TASK OBJECTIVE:
I need an exact copy of the lines from the one containing "red apple: 3 -> 1" through the end of the records, without any pictures.

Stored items
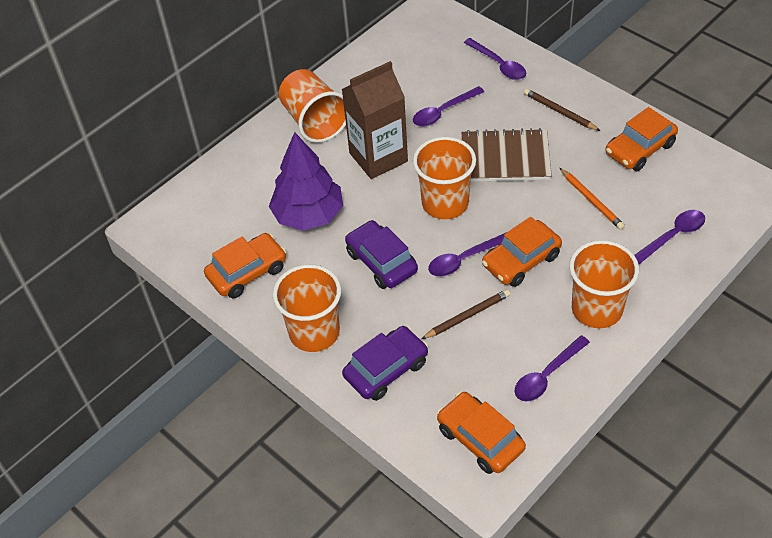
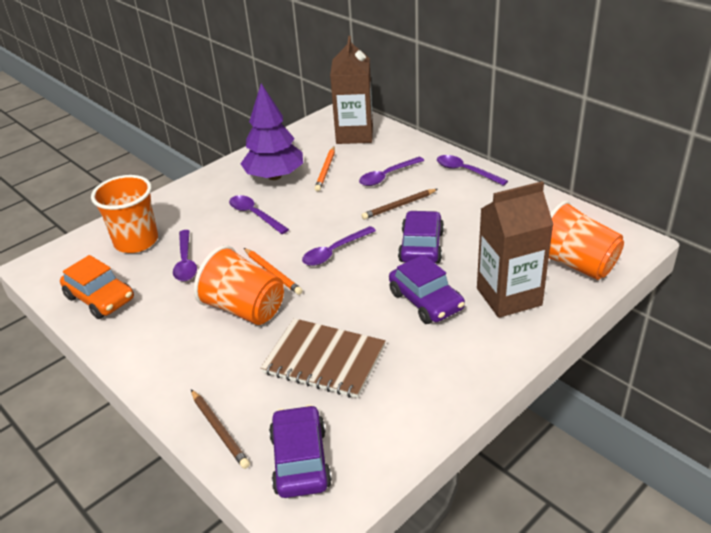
brown carton: 1 -> 2
orange car: 4 -> 1
orange cup: 4 -> 3
orange pencil: 1 -> 2
purple car: 2 -> 3

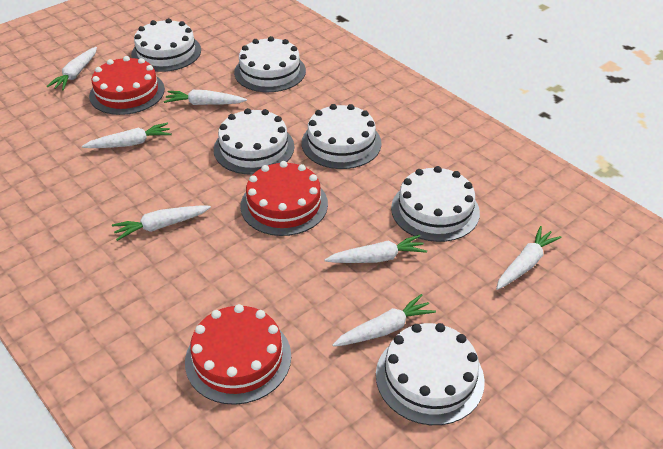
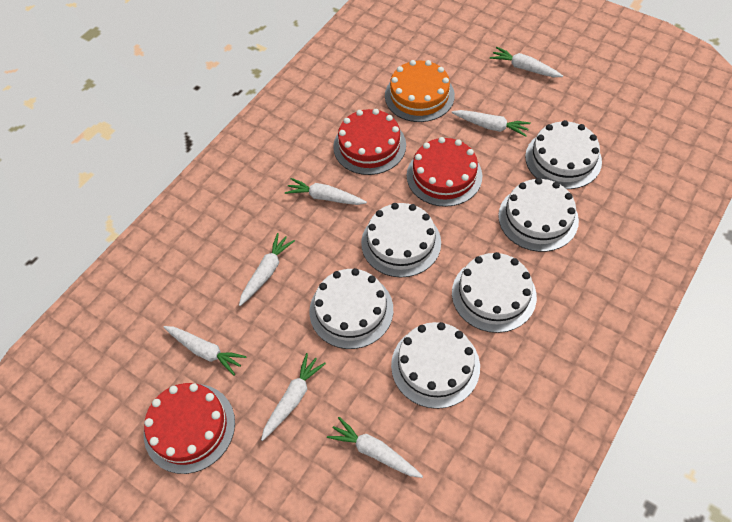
orange cake: 0 -> 1

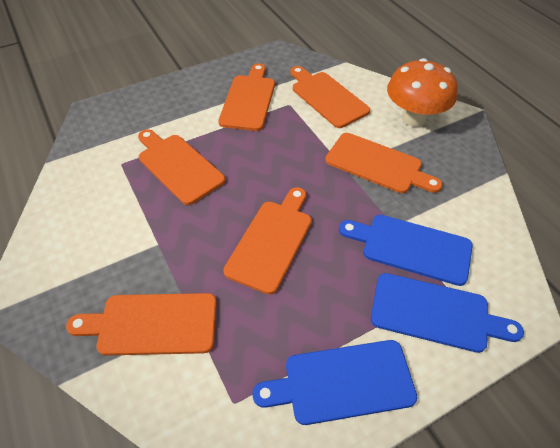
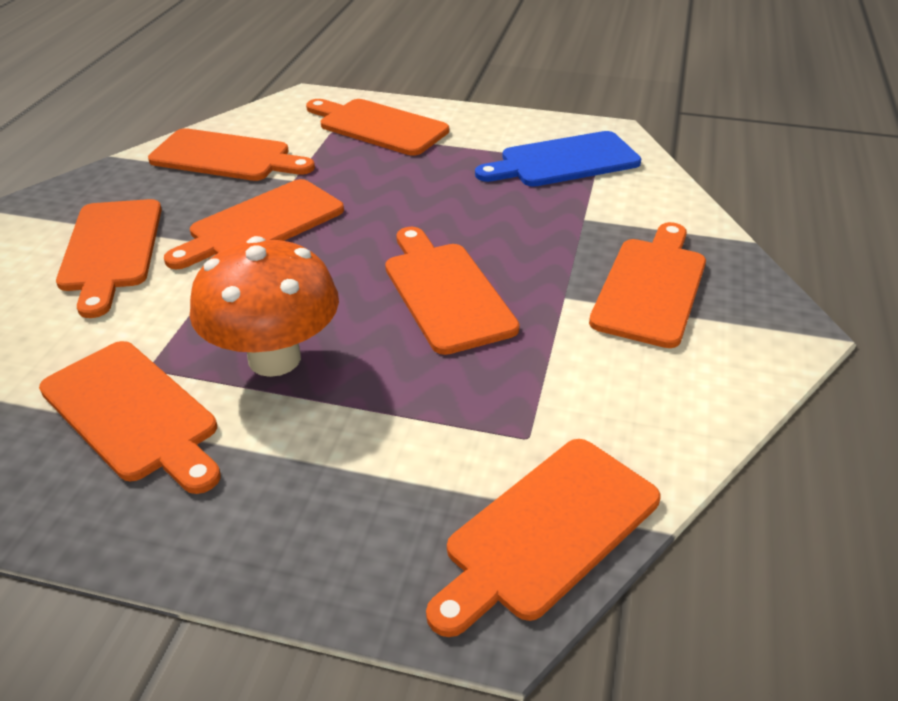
blue cutting board: 3 -> 1
orange cutting board: 6 -> 8

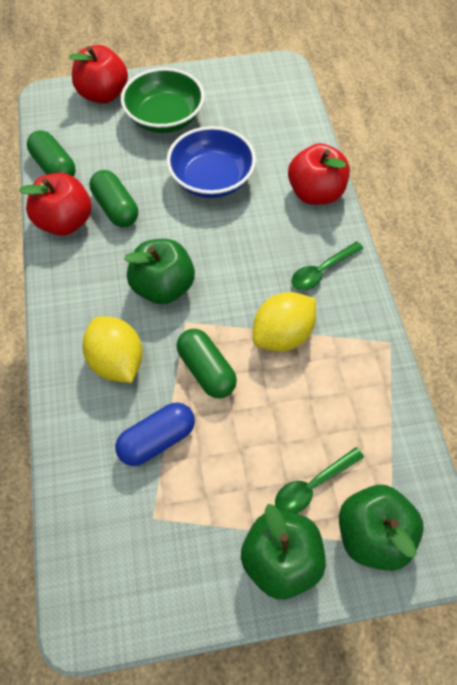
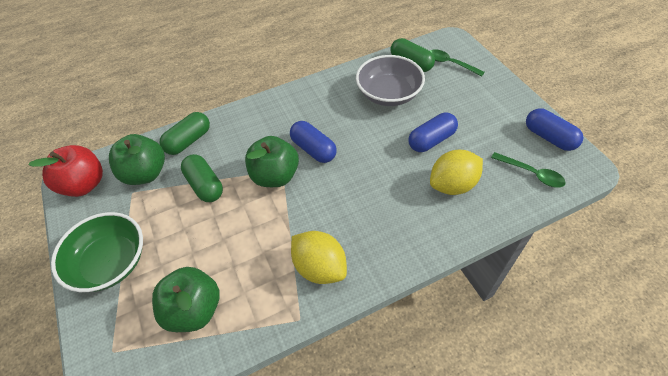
blue bowl: 1 -> 0
blue capsule: 1 -> 3
grey bowl: 0 -> 1
red apple: 3 -> 1

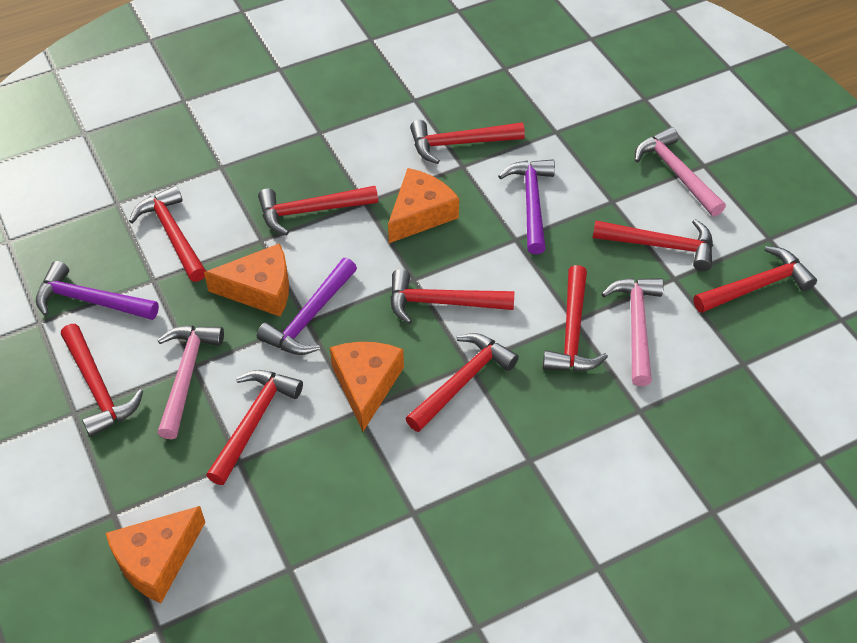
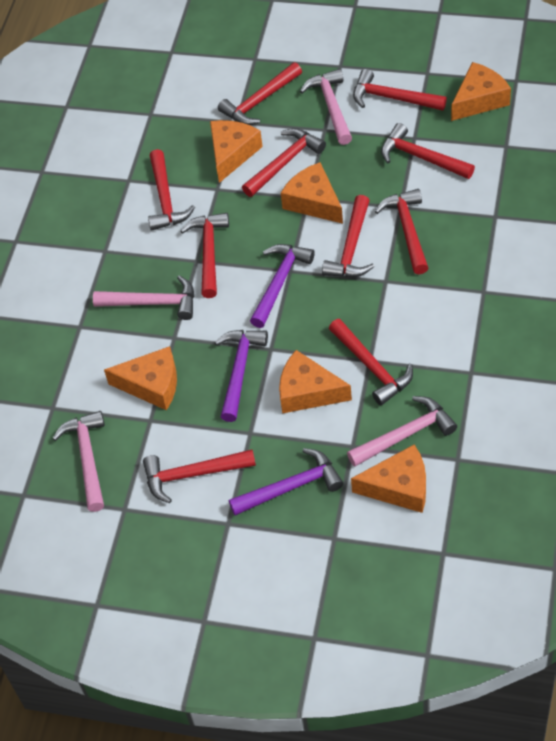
orange cheese: 4 -> 6
pink hammer: 3 -> 4

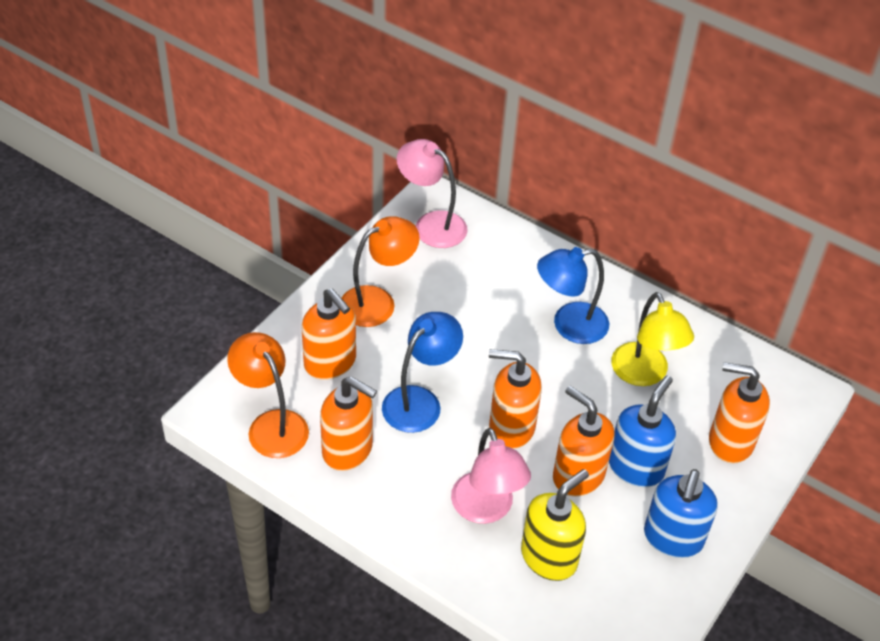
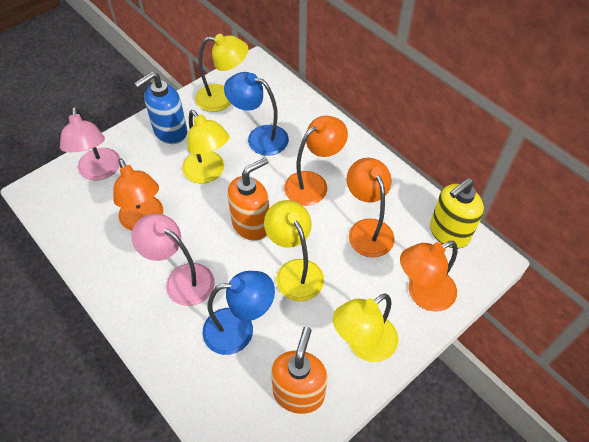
blue soap dispenser: 2 -> 1
orange lamp: 2 -> 4
orange soap dispenser: 5 -> 2
yellow lamp: 1 -> 4

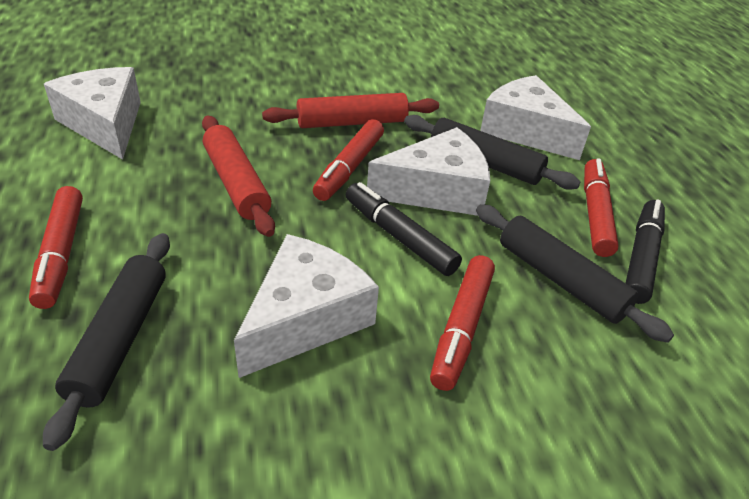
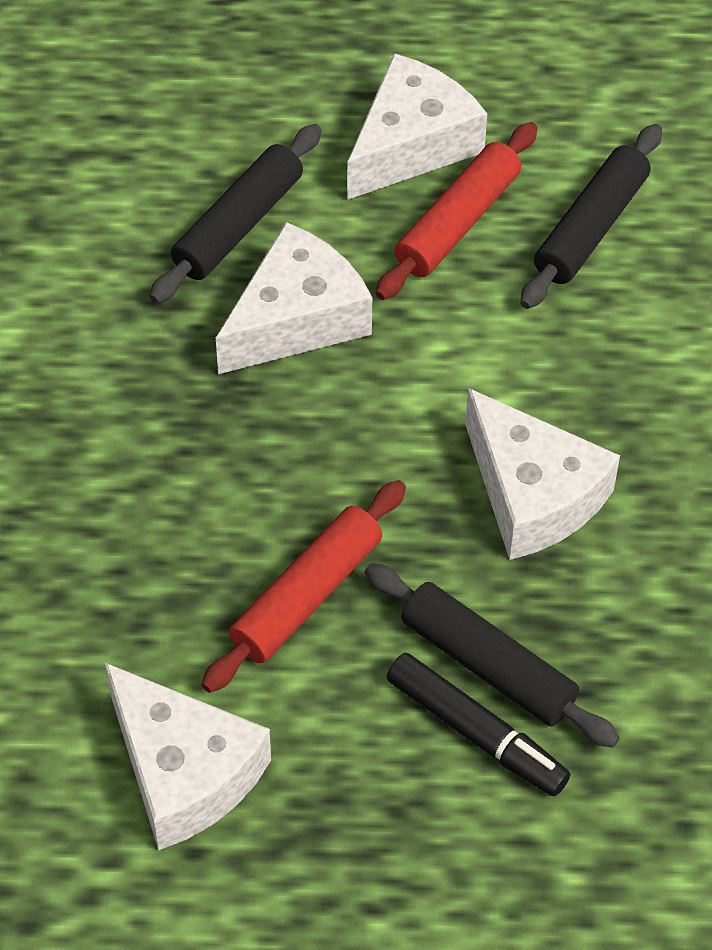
black marker: 2 -> 1
red marker: 4 -> 0

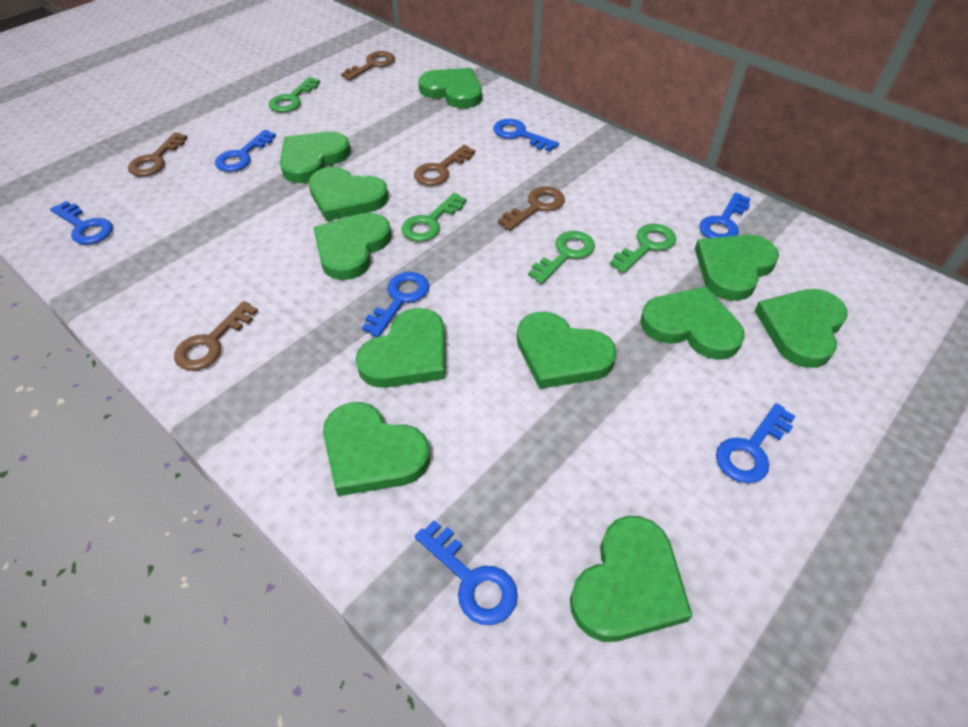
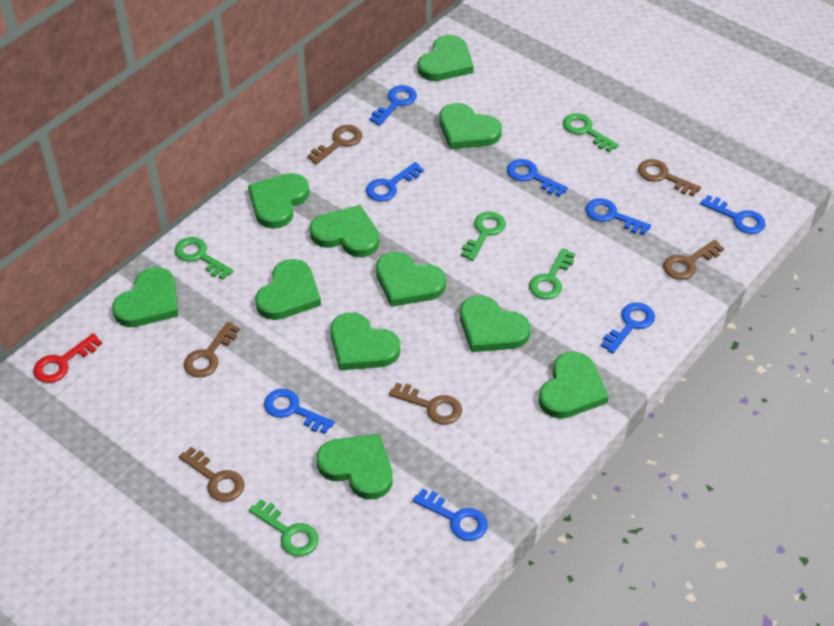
blue key: 7 -> 8
brown key: 5 -> 6
green key: 4 -> 5
red key: 0 -> 1

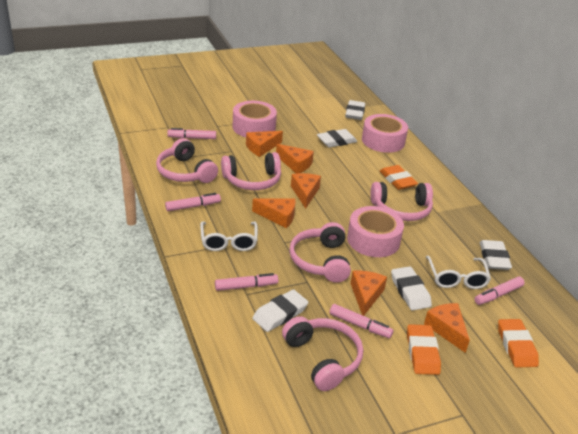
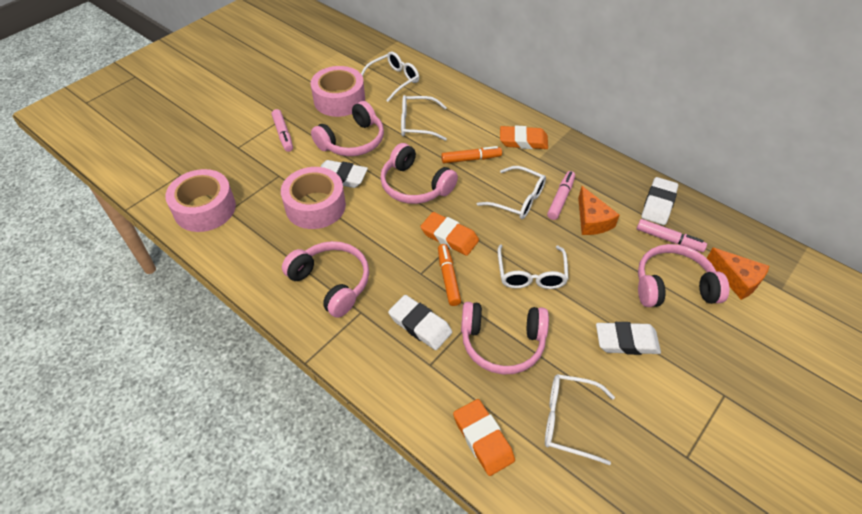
orange cheese: 6 -> 2
orange marker: 0 -> 2
pink marker: 5 -> 3
white eraser: 5 -> 4
white glasses: 2 -> 5

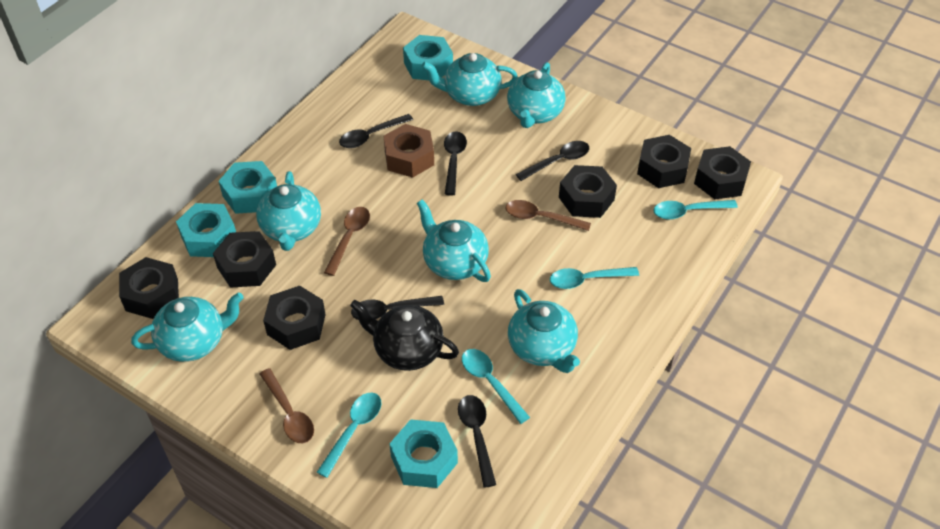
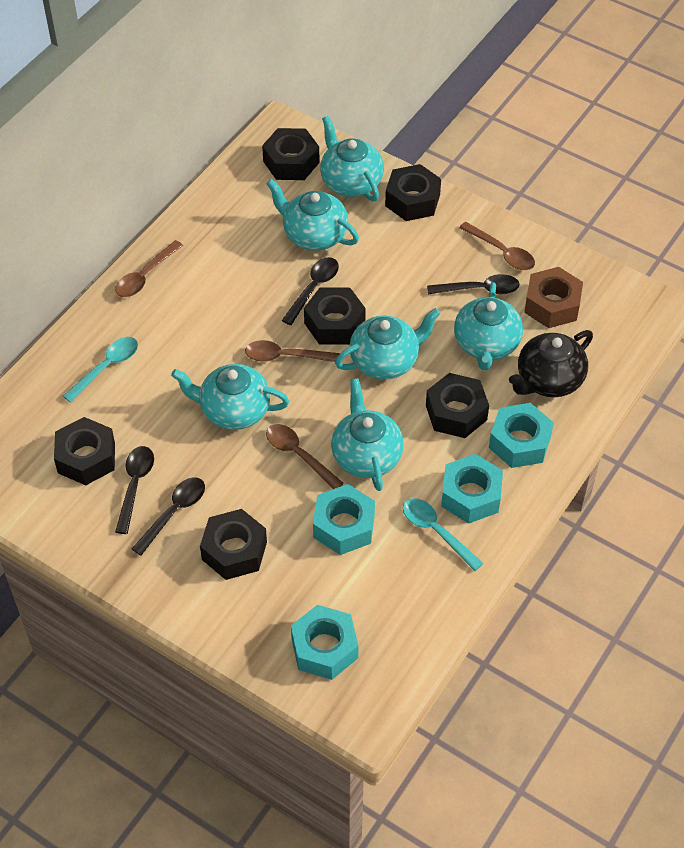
black spoon: 5 -> 4
brown spoon: 3 -> 4
turquoise spoon: 4 -> 2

YOUR SOLUTION:
red apple: 3 -> 1

orange cheese: 4 -> 6
pink hammer: 3 -> 4

blue soap dispenser: 2 -> 1
orange lamp: 2 -> 4
orange soap dispenser: 5 -> 2
yellow lamp: 1 -> 4

black marker: 2 -> 1
red marker: 4 -> 0

blue key: 7 -> 8
brown key: 5 -> 6
green key: 4 -> 5
red key: 0 -> 1

orange cheese: 6 -> 2
orange marker: 0 -> 2
pink marker: 5 -> 3
white eraser: 5 -> 4
white glasses: 2 -> 5

black spoon: 5 -> 4
brown spoon: 3 -> 4
turquoise spoon: 4 -> 2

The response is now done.